> _ASSIGNED TASK_:
From the entries that follow, copy every line with the word "diode".

******************************

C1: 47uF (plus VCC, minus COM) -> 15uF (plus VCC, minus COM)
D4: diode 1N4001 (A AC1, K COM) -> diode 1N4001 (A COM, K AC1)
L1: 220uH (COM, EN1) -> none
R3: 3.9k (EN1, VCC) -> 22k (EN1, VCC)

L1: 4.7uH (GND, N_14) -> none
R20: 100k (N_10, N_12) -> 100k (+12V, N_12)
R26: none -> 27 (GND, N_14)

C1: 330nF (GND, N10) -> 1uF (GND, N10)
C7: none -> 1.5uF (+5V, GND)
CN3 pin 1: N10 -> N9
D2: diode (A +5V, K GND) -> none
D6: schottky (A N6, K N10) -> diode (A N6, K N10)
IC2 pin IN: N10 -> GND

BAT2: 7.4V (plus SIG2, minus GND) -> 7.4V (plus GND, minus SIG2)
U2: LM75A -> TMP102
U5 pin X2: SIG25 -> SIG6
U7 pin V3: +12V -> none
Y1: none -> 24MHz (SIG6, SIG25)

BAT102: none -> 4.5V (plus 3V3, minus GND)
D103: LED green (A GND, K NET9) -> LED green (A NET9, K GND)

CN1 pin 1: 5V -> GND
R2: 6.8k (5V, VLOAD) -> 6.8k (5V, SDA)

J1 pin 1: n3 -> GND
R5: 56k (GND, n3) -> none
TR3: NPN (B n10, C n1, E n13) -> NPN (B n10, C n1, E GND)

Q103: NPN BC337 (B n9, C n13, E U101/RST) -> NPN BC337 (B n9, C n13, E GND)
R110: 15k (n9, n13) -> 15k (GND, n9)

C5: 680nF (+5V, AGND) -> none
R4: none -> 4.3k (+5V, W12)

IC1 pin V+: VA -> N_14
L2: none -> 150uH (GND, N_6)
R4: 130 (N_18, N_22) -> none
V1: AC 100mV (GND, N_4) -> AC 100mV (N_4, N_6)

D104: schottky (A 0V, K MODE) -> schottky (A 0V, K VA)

******************************

> _RESPONSE TO THIS TASK_:
D4: diode 1N4001 (A AC1, K COM) -> diode 1N4001 (A COM, K AC1)
D2: diode (A +5V, K GND) -> none
D6: schottky (A N6, K N10) -> diode (A N6, K N10)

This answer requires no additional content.